Transcribe the entire listing exactly.

··· PROVIDED ENTRIES ···

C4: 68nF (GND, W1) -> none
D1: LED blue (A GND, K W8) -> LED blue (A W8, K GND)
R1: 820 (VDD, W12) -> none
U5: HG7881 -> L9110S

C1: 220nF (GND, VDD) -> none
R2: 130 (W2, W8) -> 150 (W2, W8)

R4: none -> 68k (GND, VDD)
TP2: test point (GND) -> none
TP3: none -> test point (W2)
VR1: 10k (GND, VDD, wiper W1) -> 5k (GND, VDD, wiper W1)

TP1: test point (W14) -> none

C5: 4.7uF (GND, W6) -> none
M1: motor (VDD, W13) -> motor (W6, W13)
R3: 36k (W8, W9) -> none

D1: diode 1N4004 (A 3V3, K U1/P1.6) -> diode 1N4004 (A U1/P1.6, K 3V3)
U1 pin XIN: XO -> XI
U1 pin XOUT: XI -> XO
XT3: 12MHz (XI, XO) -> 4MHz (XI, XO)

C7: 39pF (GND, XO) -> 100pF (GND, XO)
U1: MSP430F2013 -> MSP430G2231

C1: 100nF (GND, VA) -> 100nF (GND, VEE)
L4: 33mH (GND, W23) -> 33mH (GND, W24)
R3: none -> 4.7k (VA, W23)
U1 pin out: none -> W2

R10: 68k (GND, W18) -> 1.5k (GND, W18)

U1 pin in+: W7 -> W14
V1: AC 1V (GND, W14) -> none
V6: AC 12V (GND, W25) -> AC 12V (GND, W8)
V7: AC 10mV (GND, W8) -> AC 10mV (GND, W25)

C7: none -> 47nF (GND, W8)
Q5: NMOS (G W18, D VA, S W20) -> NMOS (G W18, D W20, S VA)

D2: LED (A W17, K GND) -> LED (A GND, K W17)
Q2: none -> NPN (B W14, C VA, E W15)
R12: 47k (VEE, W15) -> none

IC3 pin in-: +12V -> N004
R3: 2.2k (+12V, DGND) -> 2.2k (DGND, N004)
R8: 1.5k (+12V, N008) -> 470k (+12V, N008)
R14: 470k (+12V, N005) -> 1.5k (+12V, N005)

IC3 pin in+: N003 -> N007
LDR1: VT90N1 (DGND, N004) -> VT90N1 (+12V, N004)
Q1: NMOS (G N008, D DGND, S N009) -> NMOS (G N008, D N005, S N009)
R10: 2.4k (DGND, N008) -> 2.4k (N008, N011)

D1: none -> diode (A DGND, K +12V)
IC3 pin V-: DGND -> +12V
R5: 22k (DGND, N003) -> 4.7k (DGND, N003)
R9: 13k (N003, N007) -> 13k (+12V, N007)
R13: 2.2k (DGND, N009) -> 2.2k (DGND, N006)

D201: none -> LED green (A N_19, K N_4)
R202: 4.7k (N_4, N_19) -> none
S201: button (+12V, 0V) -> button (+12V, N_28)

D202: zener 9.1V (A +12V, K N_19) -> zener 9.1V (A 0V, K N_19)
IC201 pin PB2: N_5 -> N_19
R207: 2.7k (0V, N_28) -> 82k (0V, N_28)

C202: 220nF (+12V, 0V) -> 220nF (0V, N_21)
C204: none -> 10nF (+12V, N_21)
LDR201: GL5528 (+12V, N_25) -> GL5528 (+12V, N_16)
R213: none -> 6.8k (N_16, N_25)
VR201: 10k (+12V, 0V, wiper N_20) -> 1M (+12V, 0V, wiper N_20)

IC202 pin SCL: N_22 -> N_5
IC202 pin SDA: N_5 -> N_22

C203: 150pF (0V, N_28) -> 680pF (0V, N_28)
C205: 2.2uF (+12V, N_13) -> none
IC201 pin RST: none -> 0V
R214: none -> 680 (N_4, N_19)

···

## TASK SOLUTION
C4: 68nF (GND, W1) -> none
D1: LED blue (A GND, K W8) -> LED blue (A W8, K GND)
R1: 820 (VDD, W12) -> none
U5: HG7881 -> L9110S

C1: 220nF (GND, VDD) -> none
R2: 130 (W2, W8) -> 150 (W2, W8)

R4: none -> 68k (GND, VDD)
TP2: test point (GND) -> none
TP3: none -> test point (W2)
VR1: 10k (GND, VDD, wiper W1) -> 5k (GND, VDD, wiper W1)

TP1: test point (W14) -> none

C5: 4.7uF (GND, W6) -> none
M1: motor (VDD, W13) -> motor (W6, W13)
R3: 36k (W8, W9) -> none

D1: diode 1N4004 (A 3V3, K U1/P1.6) -> diode 1N4004 (A U1/P1.6, K 3V3)
U1 pin XIN: XO -> XI
U1 pin XOUT: XI -> XO
XT3: 12MHz (XI, XO) -> 4MHz (XI, XO)

C7: 39pF (GND, XO) -> 100pF (GND, XO)
U1: MSP430F2013 -> MSP430G2231

C1: 100nF (GND, VA) -> 100nF (GND, VEE)
L4: 33mH (GND, W23) -> 33mH (GND, W24)
R3: none -> 4.7k (VA, W23)
U1 pin out: none -> W2

R10: 68k (GND, W18) -> 1.5k (GND, W18)

U1 pin in+: W7 -> W14
V1: AC 1V (GND, W14) -> none
V6: AC 12V (GND, W25) -> AC 12V (GND, W8)
V7: AC 10mV (GND, W8) -> AC 10mV (GND, W25)

C7: none -> 47nF (GND, W8)
Q5: NMOS (G W18, D VA, S W20) -> NMOS (G W18, D W20, S VA)

D2: LED (A W17, K GND) -> LED (A GND, K W17)
Q2: none -> NPN (B W14, C VA, E W15)
R12: 47k (VEE, W15) -> none

IC3 pin in-: +12V -> N004
R3: 2.2k (+12V, DGND) -> 2.2k (DGND, N004)
R8: 1.5k (+12V, N008) -> 470k (+12V, N008)
R14: 470k (+12V, N005) -> 1.5k (+12V, N005)

IC3 pin in+: N003 -> N007
LDR1: VT90N1 (DGND, N004) -> VT90N1 (+12V, N004)
Q1: NMOS (G N008, D DGND, S N009) -> NMOS (G N008, D N005, S N009)
R10: 2.4k (DGND, N008) -> 2.4k (N008, N011)

D1: none -> diode (A DGND, K +12V)
IC3 pin V-: DGND -> +12V
R5: 22k (DGND, N003) -> 4.7k (DGND, N003)
R9: 13k (N003, N007) -> 13k (+12V, N007)
R13: 2.2k (DGND, N009) -> 2.2k (DGND, N006)

D201: none -> LED green (A N_19, K N_4)
R202: 4.7k (N_4, N_19) -> none
S201: button (+12V, 0V) -> button (+12V, N_28)

D202: zener 9.1V (A +12V, K N_19) -> zener 9.1V (A 0V, K N_19)
IC201 pin PB2: N_5 -> N_19
R207: 2.7k (0V, N_28) -> 82k (0V, N_28)

C202: 220nF (+12V, 0V) -> 220nF (0V, N_21)
C204: none -> 10nF (+12V, N_21)
LDR201: GL5528 (+12V, N_25) -> GL5528 (+12V, N_16)
R213: none -> 6.8k (N_16, N_25)
VR201: 10k (+12V, 0V, wiper N_20) -> 1M (+12V, 0V, wiper N_20)

IC202 pin SCL: N_22 -> N_5
IC202 pin SDA: N_5 -> N_22

C203: 150pF (0V, N_28) -> 680pF (0V, N_28)
C205: 2.2uF (+12V, N_13) -> none
IC201 pin RST: none -> 0V
R214: none -> 680 (N_4, N_19)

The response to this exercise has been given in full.